Without changing anything, transcribe all of the entries.

*** Begin section ***

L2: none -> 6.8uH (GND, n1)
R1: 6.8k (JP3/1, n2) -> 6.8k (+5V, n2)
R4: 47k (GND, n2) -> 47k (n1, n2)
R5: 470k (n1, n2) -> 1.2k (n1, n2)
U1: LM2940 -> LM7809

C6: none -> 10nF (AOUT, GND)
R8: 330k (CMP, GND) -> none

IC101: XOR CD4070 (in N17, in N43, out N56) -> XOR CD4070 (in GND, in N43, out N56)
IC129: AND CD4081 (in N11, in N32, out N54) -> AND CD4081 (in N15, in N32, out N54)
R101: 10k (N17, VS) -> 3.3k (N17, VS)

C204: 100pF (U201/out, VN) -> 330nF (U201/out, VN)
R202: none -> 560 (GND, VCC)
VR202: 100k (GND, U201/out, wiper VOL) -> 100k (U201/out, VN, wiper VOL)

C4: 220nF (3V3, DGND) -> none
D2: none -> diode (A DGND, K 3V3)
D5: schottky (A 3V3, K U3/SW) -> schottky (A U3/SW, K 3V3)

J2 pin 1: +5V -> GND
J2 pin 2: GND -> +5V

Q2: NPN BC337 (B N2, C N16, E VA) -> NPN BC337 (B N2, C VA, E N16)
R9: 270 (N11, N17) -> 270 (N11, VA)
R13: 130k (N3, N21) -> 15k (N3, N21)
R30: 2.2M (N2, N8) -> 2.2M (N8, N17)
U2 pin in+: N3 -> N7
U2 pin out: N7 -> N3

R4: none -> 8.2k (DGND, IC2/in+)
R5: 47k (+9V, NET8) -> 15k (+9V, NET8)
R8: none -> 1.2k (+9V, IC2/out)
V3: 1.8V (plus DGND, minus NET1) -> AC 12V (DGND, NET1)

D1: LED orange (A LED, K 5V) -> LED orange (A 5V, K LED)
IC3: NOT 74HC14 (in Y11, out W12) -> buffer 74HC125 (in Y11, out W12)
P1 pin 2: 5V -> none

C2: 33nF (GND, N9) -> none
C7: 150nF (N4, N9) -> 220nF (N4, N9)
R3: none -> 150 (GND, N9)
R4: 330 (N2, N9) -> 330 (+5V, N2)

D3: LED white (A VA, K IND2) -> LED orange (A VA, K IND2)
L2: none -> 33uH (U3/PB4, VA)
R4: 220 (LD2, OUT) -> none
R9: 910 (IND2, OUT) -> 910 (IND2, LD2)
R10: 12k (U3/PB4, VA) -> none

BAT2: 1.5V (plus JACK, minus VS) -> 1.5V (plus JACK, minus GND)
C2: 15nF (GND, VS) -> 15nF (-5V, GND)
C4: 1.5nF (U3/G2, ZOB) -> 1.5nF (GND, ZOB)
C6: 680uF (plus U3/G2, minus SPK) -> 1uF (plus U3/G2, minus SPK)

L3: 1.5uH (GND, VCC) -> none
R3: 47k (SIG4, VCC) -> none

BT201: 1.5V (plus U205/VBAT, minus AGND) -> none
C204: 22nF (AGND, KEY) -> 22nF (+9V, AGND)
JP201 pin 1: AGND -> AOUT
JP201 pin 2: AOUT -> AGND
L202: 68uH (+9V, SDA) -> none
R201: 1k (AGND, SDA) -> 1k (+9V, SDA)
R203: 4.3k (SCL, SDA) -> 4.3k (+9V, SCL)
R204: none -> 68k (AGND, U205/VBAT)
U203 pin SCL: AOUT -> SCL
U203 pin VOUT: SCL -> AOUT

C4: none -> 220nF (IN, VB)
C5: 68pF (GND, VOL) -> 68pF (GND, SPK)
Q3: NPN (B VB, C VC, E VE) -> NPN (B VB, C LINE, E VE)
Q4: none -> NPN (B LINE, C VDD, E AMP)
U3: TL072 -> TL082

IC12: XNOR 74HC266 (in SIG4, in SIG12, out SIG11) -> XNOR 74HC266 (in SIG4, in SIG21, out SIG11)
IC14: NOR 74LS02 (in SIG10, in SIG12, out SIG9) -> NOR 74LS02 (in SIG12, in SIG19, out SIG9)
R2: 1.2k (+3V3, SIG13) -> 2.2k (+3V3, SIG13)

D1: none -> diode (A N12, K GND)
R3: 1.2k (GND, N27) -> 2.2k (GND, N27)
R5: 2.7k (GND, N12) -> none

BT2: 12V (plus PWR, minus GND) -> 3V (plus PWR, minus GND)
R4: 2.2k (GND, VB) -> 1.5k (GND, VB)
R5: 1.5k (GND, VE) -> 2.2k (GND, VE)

*** End section ***

*Response area*
L2: none -> 6.8uH (GND, n1)
R1: 6.8k (JP3/1, n2) -> 6.8k (+5V, n2)
R4: 47k (GND, n2) -> 47k (n1, n2)
R5: 470k (n1, n2) -> 1.2k (n1, n2)
U1: LM2940 -> LM7809

C6: none -> 10nF (AOUT, GND)
R8: 330k (CMP, GND) -> none

IC101: XOR CD4070 (in N17, in N43, out N56) -> XOR CD4070 (in GND, in N43, out N56)
IC129: AND CD4081 (in N11, in N32, out N54) -> AND CD4081 (in N15, in N32, out N54)
R101: 10k (N17, VS) -> 3.3k (N17, VS)

C204: 100pF (U201/out, VN) -> 330nF (U201/out, VN)
R202: none -> 560 (GND, VCC)
VR202: 100k (GND, U201/out, wiper VOL) -> 100k (U201/out, VN, wiper VOL)

C4: 220nF (3V3, DGND) -> none
D2: none -> diode (A DGND, K 3V3)
D5: schottky (A 3V3, K U3/SW) -> schottky (A U3/SW, K 3V3)

J2 pin 1: +5V -> GND
J2 pin 2: GND -> +5V

Q2: NPN BC337 (B N2, C N16, E VA) -> NPN BC337 (B N2, C VA, E N16)
R9: 270 (N11, N17) -> 270 (N11, VA)
R13: 130k (N3, N21) -> 15k (N3, N21)
R30: 2.2M (N2, N8) -> 2.2M (N8, N17)
U2 pin in+: N3 -> N7
U2 pin out: N7 -> N3

R4: none -> 8.2k (DGND, IC2/in+)
R5: 47k (+9V, NET8) -> 15k (+9V, NET8)
R8: none -> 1.2k (+9V, IC2/out)
V3: 1.8V (plus DGND, minus NET1) -> AC 12V (DGND, NET1)

D1: LED orange (A LED, K 5V) -> LED orange (A 5V, K LED)
IC3: NOT 74HC14 (in Y11, out W12) -> buffer 74HC125 (in Y11, out W12)
P1 pin 2: 5V -> none

C2: 33nF (GND, N9) -> none
C7: 150nF (N4, N9) -> 220nF (N4, N9)
R3: none -> 150 (GND, N9)
R4: 330 (N2, N9) -> 330 (+5V, N2)

D3: LED white (A VA, K IND2) -> LED orange (A VA, K IND2)
L2: none -> 33uH (U3/PB4, VA)
R4: 220 (LD2, OUT) -> none
R9: 910 (IND2, OUT) -> 910 (IND2, LD2)
R10: 12k (U3/PB4, VA) -> none

BAT2: 1.5V (plus JACK, minus VS) -> 1.5V (plus JACK, minus GND)
C2: 15nF (GND, VS) -> 15nF (-5V, GND)
C4: 1.5nF (U3/G2, ZOB) -> 1.5nF (GND, ZOB)
C6: 680uF (plus U3/G2, minus SPK) -> 1uF (plus U3/G2, minus SPK)

L3: 1.5uH (GND, VCC) -> none
R3: 47k (SIG4, VCC) -> none

BT201: 1.5V (plus U205/VBAT, minus AGND) -> none
C204: 22nF (AGND, KEY) -> 22nF (+9V, AGND)
JP201 pin 1: AGND -> AOUT
JP201 pin 2: AOUT -> AGND
L202: 68uH (+9V, SDA) -> none
R201: 1k (AGND, SDA) -> 1k (+9V, SDA)
R203: 4.3k (SCL, SDA) -> 4.3k (+9V, SCL)
R204: none -> 68k (AGND, U205/VBAT)
U203 pin SCL: AOUT -> SCL
U203 pin VOUT: SCL -> AOUT

C4: none -> 220nF (IN, VB)
C5: 68pF (GND, VOL) -> 68pF (GND, SPK)
Q3: NPN (B VB, C VC, E VE) -> NPN (B VB, C LINE, E VE)
Q4: none -> NPN (B LINE, C VDD, E AMP)
U3: TL072 -> TL082

IC12: XNOR 74HC266 (in SIG4, in SIG12, out SIG11) -> XNOR 74HC266 (in SIG4, in SIG21, out SIG11)
IC14: NOR 74LS02 (in SIG10, in SIG12, out SIG9) -> NOR 74LS02 (in SIG12, in SIG19, out SIG9)
R2: 1.2k (+3V3, SIG13) -> 2.2k (+3V3, SIG13)

D1: none -> diode (A N12, K GND)
R3: 1.2k (GND, N27) -> 2.2k (GND, N27)
R5: 2.7k (GND, N12) -> none

BT2: 12V (plus PWR, minus GND) -> 3V (plus PWR, minus GND)
R4: 2.2k (GND, VB) -> 1.5k (GND, VB)
R5: 1.5k (GND, VE) -> 2.2k (GND, VE)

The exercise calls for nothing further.